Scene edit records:
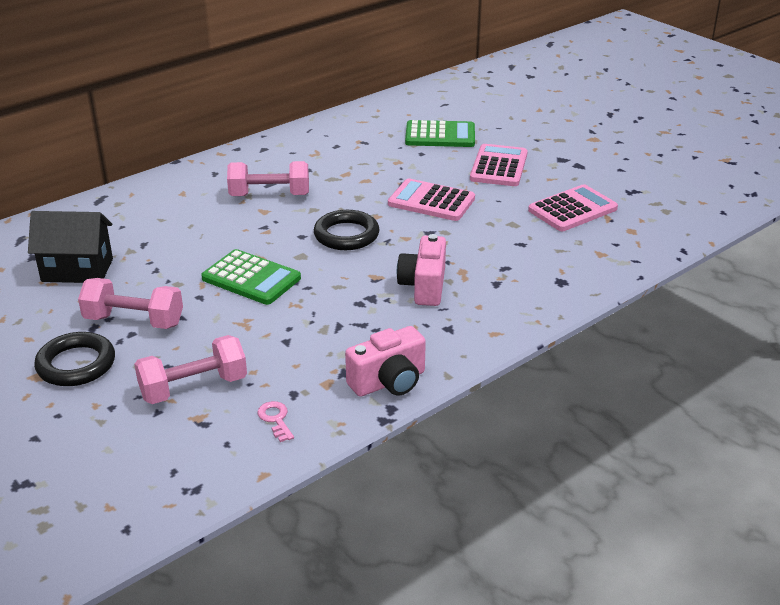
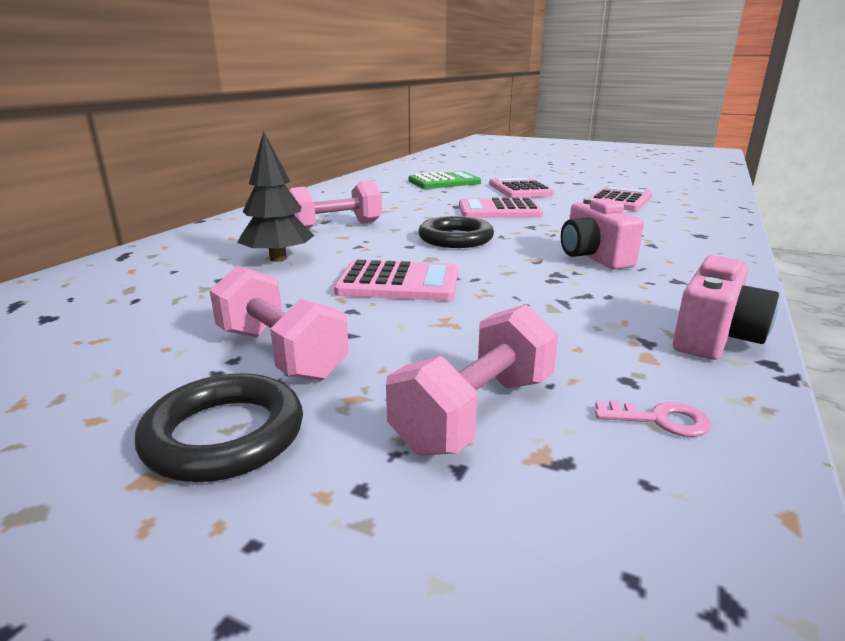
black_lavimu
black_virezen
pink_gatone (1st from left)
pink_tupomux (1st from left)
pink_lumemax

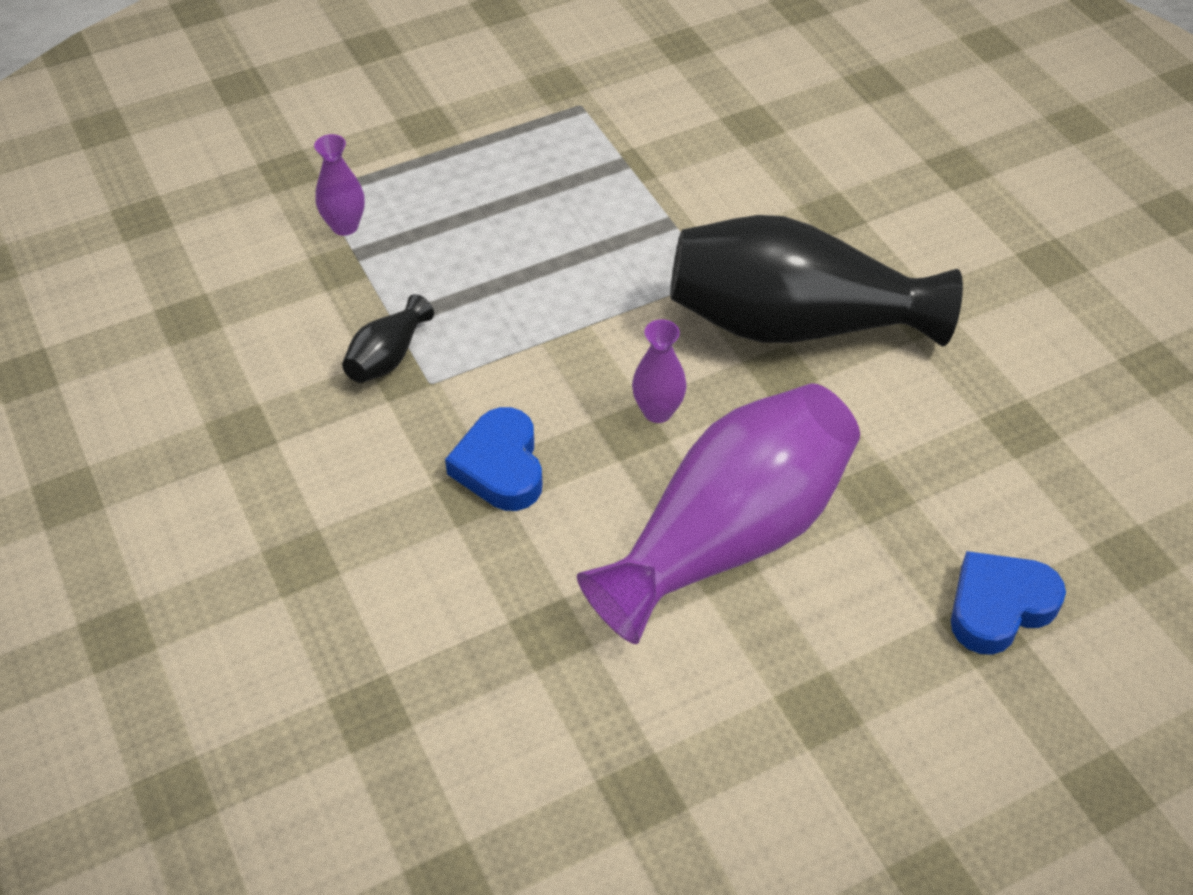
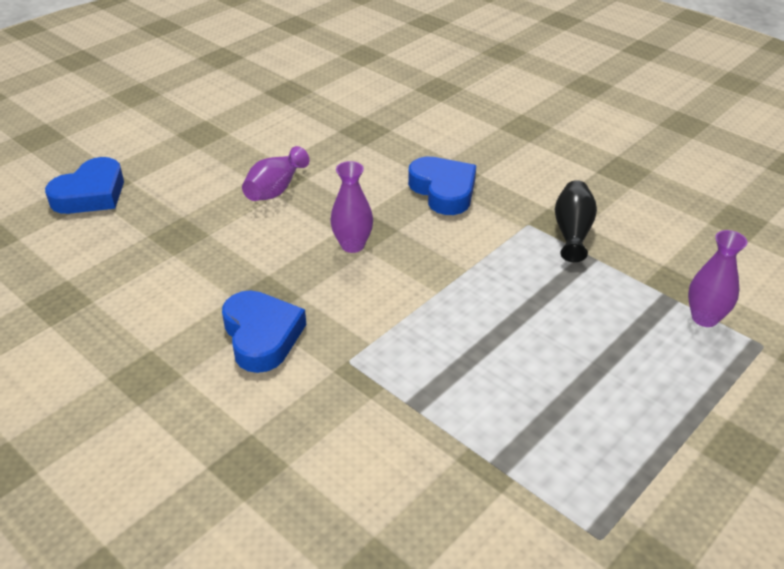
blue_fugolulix (2nd from left)
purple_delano (1st from left)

PROMPT. Look through the entries, and return every line that the word "left" appears in.

ANSWER.
pink_gatone (1st from left)
pink_tupomux (1st from left)
blue_fugolulix (2nd from left)
purple_delano (1st from left)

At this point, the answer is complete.